[ASSIGNMENT]
Could you write out the lines below exactly, beginning with the first and finishing with the one that contains "old: watering pot (orange-coloured)"?

[MATERIAL PROVIDED]
===============

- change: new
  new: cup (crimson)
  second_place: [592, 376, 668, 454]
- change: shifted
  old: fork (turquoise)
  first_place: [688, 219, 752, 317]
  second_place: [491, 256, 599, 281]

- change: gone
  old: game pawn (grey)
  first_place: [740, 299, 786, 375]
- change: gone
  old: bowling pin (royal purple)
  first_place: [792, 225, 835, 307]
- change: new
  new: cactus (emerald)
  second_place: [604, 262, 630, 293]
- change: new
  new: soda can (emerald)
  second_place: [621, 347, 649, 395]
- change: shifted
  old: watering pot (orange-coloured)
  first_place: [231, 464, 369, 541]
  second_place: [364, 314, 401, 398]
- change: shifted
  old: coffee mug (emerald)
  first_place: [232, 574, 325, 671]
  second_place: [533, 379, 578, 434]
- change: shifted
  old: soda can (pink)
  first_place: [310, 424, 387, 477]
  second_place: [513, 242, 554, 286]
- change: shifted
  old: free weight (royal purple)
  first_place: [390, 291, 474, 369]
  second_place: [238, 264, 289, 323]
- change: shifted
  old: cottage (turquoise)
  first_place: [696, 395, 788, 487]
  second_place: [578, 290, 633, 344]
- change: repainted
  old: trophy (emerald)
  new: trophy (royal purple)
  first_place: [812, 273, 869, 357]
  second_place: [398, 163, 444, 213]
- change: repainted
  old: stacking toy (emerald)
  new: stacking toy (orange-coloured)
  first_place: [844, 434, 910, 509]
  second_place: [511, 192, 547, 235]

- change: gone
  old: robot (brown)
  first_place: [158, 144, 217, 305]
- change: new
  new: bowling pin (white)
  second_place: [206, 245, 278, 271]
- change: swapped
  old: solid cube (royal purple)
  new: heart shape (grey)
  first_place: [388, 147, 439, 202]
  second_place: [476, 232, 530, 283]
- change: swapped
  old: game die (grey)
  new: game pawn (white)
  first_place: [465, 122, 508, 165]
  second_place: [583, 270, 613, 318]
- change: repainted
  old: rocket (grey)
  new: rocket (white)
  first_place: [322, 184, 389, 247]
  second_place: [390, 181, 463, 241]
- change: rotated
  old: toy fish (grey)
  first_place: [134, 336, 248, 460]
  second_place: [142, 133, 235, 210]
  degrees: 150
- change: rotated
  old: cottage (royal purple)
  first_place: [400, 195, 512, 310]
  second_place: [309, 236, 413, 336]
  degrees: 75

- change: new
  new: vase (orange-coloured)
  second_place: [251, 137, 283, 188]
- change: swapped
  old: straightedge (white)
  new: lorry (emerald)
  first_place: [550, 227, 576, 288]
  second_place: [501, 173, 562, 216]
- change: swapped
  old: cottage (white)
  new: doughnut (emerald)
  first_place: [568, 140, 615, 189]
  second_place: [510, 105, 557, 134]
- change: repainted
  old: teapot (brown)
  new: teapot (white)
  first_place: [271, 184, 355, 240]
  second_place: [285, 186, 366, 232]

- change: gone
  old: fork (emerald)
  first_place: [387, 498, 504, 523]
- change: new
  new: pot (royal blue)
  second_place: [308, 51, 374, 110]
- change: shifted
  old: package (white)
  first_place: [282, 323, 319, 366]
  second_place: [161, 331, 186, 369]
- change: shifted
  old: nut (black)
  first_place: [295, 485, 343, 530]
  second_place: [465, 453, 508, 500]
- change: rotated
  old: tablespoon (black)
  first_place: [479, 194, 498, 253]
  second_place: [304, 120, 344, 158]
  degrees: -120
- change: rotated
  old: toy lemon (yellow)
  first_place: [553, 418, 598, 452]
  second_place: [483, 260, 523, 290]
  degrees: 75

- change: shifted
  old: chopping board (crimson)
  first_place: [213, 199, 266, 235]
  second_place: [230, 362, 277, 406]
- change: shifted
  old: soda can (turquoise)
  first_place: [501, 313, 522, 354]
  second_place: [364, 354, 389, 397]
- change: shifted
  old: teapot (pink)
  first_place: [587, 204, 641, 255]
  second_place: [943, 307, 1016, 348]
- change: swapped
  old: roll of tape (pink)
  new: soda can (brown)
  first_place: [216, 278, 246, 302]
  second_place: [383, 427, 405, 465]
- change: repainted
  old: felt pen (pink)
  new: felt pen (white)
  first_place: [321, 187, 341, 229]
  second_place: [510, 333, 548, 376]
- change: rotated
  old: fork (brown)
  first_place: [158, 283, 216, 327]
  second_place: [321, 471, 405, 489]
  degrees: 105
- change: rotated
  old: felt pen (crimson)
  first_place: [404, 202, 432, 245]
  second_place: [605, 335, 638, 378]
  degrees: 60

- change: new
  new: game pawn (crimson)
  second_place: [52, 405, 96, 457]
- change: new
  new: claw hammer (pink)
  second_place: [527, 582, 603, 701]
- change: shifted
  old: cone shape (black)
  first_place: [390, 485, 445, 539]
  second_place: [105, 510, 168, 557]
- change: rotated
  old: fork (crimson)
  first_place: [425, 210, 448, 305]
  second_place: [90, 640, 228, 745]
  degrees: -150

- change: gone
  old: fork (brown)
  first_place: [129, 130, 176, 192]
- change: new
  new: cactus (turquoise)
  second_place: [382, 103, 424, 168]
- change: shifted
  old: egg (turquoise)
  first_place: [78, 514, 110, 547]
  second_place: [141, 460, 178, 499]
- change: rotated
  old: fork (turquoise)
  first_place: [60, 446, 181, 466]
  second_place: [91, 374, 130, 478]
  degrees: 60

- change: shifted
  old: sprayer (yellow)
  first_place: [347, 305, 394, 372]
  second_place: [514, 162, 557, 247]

===============

[RESPONSE]
- change: new
  new: cup (crimson)
  second_place: [592, 376, 668, 454]
- change: shifted
  old: fork (turquoise)
  first_place: [688, 219, 752, 317]
  second_place: [491, 256, 599, 281]

- change: gone
  old: game pawn (grey)
  first_place: [740, 299, 786, 375]
- change: gone
  old: bowling pin (royal purple)
  first_place: [792, 225, 835, 307]
- change: new
  new: cactus (emerald)
  second_place: [604, 262, 630, 293]
- change: new
  new: soda can (emerald)
  second_place: [621, 347, 649, 395]
- change: shifted
  old: watering pot (orange-coloured)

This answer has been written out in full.